**TASK DESCRIPTION:** Transcribe, verbatim, every line from the start of the entries through the line that contains "purple button: [53,335,108,384]"; include both boundary lines and omit all others.

**INPUT MATERIAL:**
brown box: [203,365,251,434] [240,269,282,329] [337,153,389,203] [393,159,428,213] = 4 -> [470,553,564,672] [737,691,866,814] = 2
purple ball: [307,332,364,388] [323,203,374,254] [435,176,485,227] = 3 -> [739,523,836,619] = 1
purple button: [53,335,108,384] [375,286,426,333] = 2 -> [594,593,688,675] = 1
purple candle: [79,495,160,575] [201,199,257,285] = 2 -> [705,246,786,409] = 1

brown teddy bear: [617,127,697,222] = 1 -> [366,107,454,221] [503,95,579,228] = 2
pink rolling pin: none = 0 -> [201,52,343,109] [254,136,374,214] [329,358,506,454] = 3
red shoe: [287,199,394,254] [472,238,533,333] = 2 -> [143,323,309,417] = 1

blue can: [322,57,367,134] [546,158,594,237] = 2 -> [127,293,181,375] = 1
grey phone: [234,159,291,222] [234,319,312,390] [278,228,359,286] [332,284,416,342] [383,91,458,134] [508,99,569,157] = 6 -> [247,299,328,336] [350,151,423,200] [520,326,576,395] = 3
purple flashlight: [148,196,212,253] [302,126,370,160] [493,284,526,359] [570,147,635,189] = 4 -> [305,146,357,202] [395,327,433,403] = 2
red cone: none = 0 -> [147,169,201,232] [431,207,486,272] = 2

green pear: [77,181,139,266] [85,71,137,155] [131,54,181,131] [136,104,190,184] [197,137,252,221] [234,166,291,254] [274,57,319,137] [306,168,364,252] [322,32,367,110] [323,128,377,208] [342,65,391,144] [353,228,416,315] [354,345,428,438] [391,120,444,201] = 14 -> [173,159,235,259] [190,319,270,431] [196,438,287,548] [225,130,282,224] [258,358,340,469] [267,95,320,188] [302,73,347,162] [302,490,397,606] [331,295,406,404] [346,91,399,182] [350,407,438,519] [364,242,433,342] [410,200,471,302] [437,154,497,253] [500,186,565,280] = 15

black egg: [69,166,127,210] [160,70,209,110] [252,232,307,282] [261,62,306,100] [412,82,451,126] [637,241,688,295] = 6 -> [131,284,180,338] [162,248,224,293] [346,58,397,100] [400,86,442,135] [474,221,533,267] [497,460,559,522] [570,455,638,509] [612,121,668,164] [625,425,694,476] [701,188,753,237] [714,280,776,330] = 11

**WRITTEN SOLUTION:**
brown box: [203,365,251,434] [240,269,282,329] [337,153,389,203] [393,159,428,213] = 4 -> [470,553,564,672] [737,691,866,814] = 2
purple ball: [307,332,364,388] [323,203,374,254] [435,176,485,227] = 3 -> [739,523,836,619] = 1
purple button: [53,335,108,384] [375,286,426,333] = 2 -> [594,593,688,675] = 1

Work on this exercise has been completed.